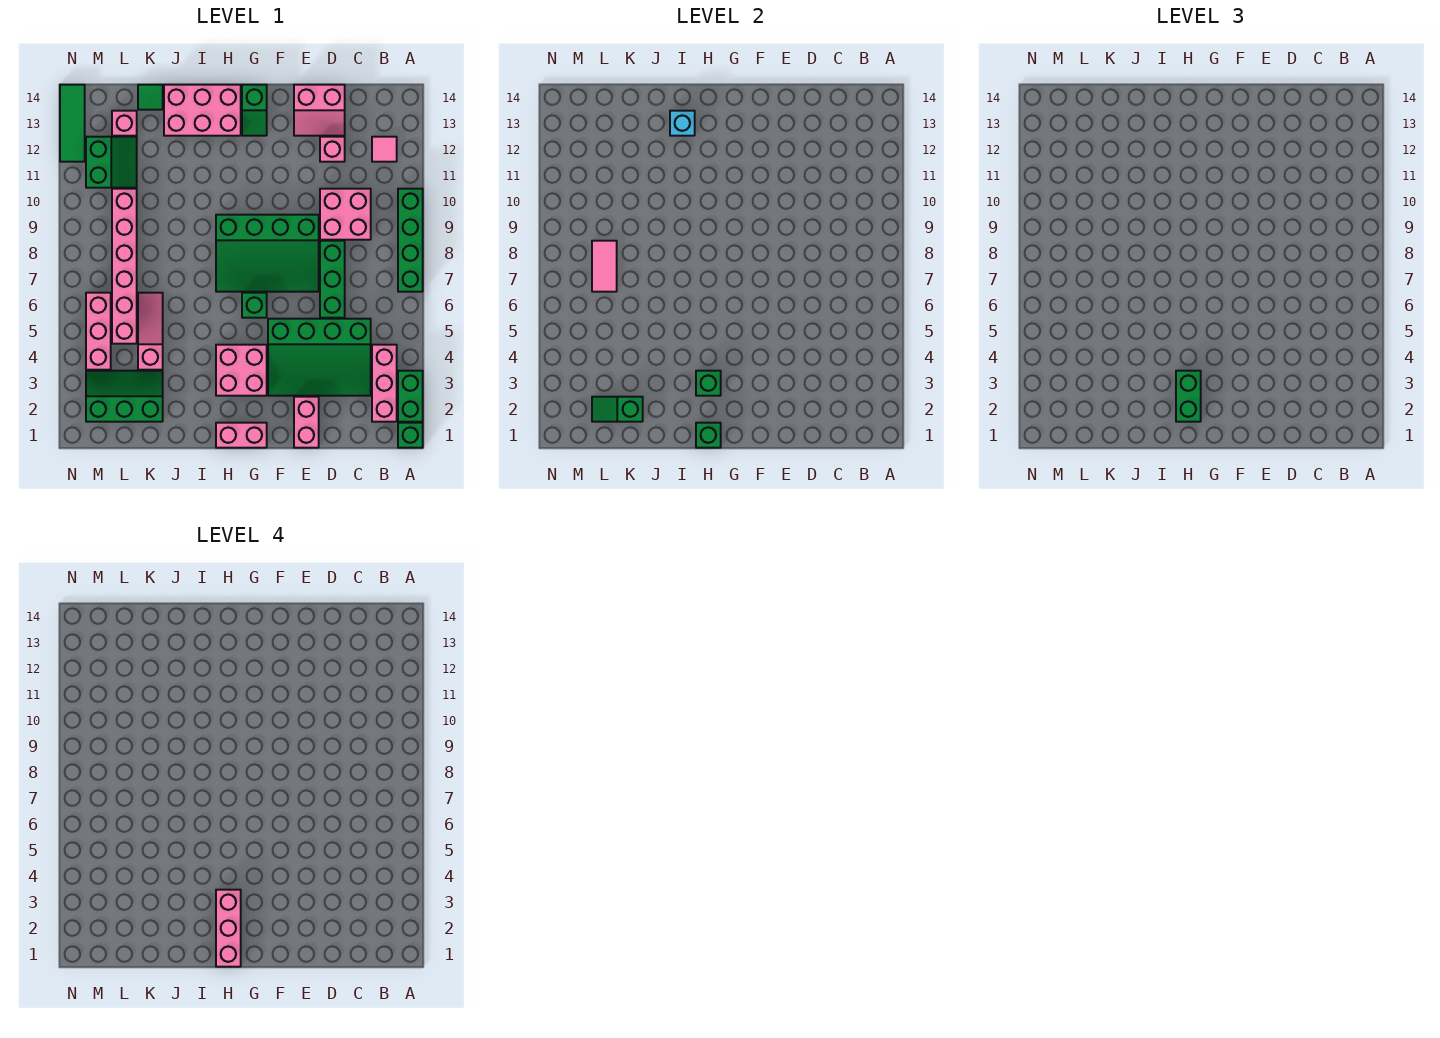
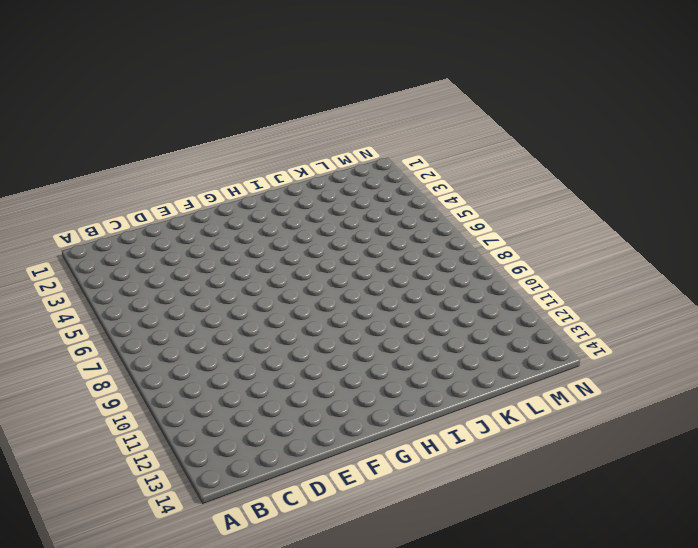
none -> green brick A1 level 1
none -> green brick A2:A3 level 1
none -> green brick A7:A10 level 1
none -> pink brick B2:B4 level 1

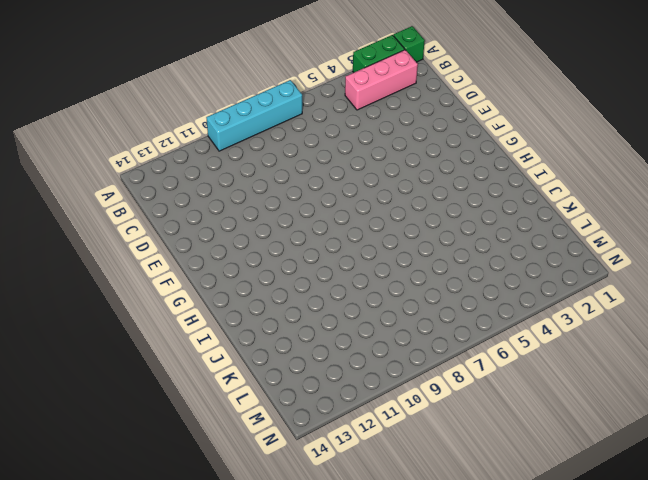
cyan brick A7:A10 level 1 -> green brick A7:A10 level 1
none -> pink tile B12 level 1
none -> green slope C3:F5 level 1 top 5
none -> pink brick C9:D10 level 1
none -> green brick D6:D8 level 1

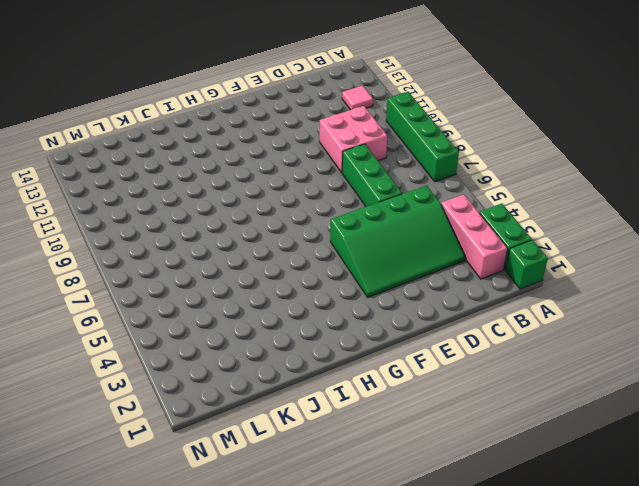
none -> pink brick D12 level 1
none -> pink slope D13:E14 level 1 top 14
none -> pink brick E1:E2 level 1
none -> green slope E7:H9 level 1 top 9

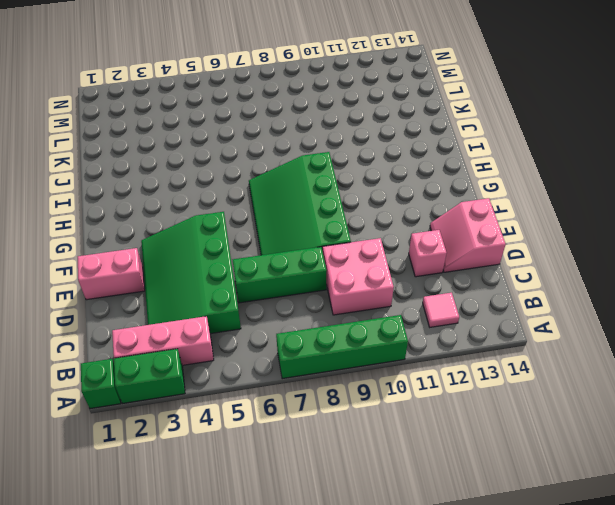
none -> pink brick G1:H1 level 1
none -> pink brick G3:H4 level 1
none -> green brick G6 level 1
none -> green slope G13:G14 level 1 top 14

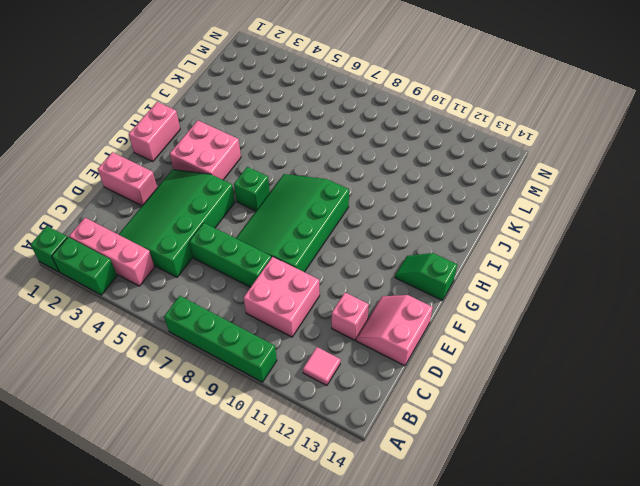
none -> pink brick H13:J14 level 1
none -> green slope K2:M3 level 1 top 2
none -> pink slope K4:K6 level 1 top 4
none -> green tile K14 level 1

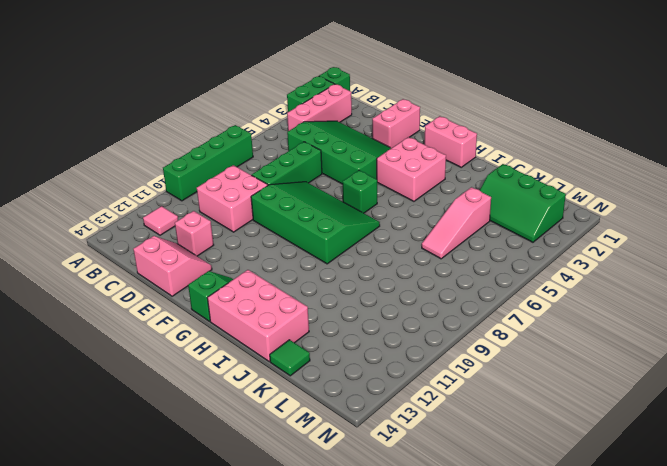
none -> pink brick L5:L10 level 1
none -> green slope L11:M12 level 1 top M
none -> pink brick L13 level 1
none -> pink brick M4:M6 level 1

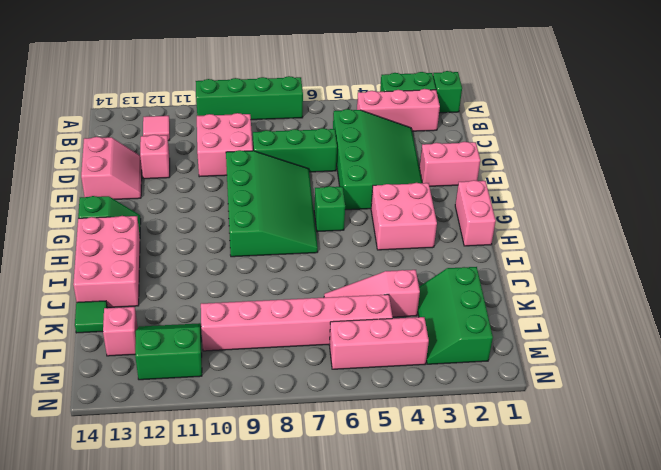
none -> green tile N12:N14 level 1
none -> green brick H1 level 2
none -> green brick H3 level 2
none -> cyan brick I13 level 2

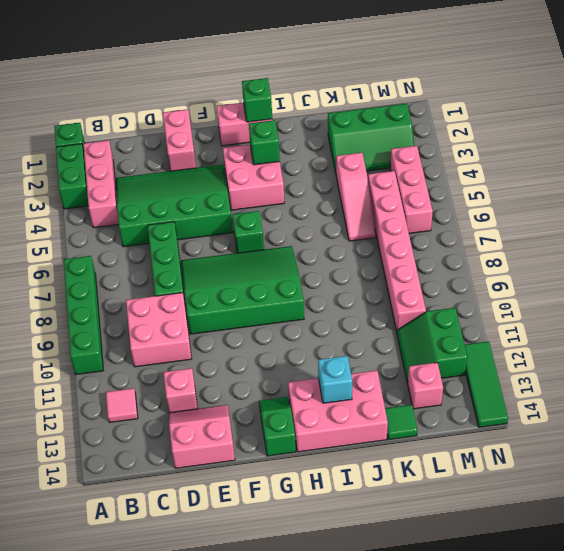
none -> green slope K2:L2 level 2 top K
none -> pink tile L7:L8 level 2
none -> green brick H2:H3 level 3
none -> pink brick H1:H3 level 4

□ □ □ □ □ □ □

ACTIVITY: Beginning with the line containing "none -> pink tile B12 level 1" and ending with the last line of the data, output those lines exactly and nothing more. Omit every picture.

EXERCISE RESULT:
none -> pink tile B12 level 1
none -> green slope C3:F5 level 1 top 5
none -> pink brick C9:D10 level 1
none -> green brick D6:D8 level 1

none -> pink brick D12 level 1
none -> pink slope D13:E14 level 1 top 14
none -> pink brick E1:E2 level 1
none -> green slope E7:H9 level 1 top 9

none -> pink brick G1:H1 level 1
none -> pink brick G3:H4 level 1
none -> green brick G6 level 1
none -> green slope G13:G14 level 1 top 14

none -> pink brick H13:J14 level 1
none -> green slope K2:M3 level 1 top 2
none -> pink slope K4:K6 level 1 top 4
none -> green tile K14 level 1

none -> pink brick L5:L10 level 1
none -> green slope L11:M12 level 1 top M
none -> pink brick L13 level 1
none -> pink brick M4:M6 level 1

none -> green tile N12:N14 level 1
none -> green brick H1 level 2
none -> green brick H3 level 2
none -> cyan brick I13 level 2

none -> green slope K2:L2 level 2 top K
none -> pink tile L7:L8 level 2
none -> green brick H2:H3 level 3
none -> pink brick H1:H3 level 4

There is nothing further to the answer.